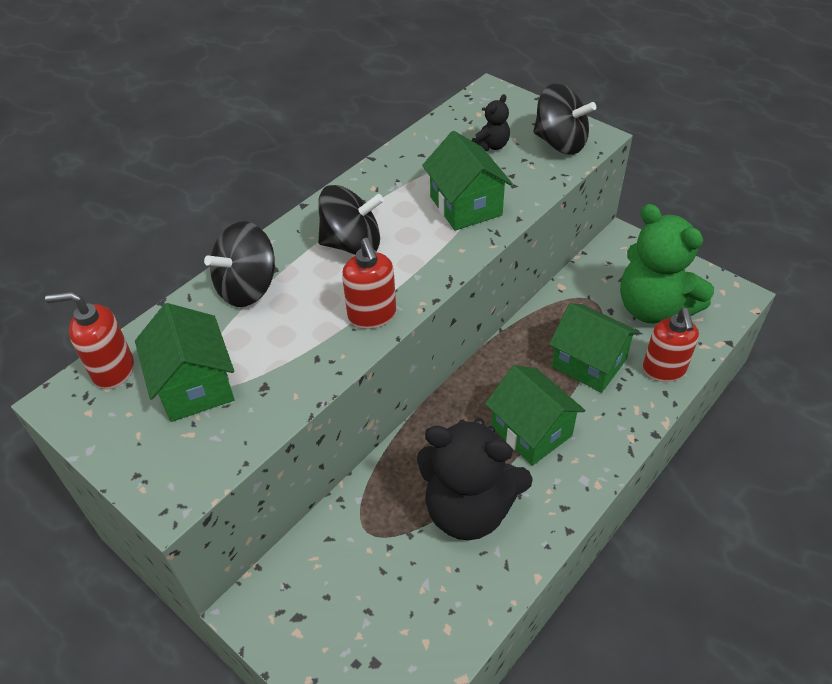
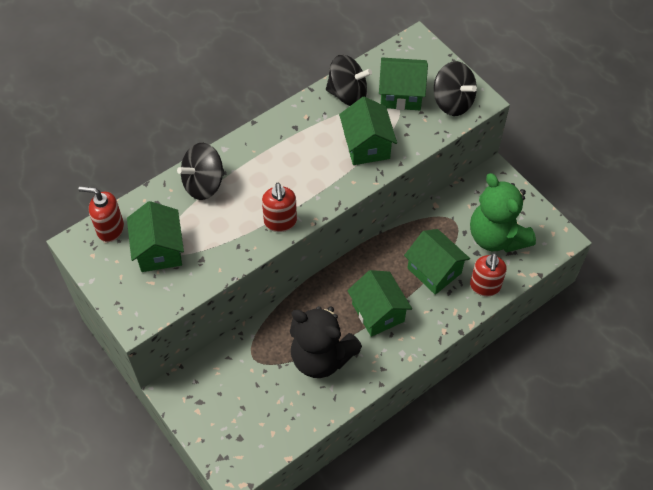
camera: 10 degrees right, 10 degrees up
(352, 244) = (280, 162): black spinning top -> black spinning top (347, 94)
(491, 146) = (401, 95): black teddy bear -> green house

....

#### What to work on:
A faithful copy of the data above is wanted, with every image left out.

#### Answer to this task:
camera: 10 degrees right, 10 degrees up
(352, 244) = (280, 162): black spinning top -> black spinning top (347, 94)
(491, 146) = (401, 95): black teddy bear -> green house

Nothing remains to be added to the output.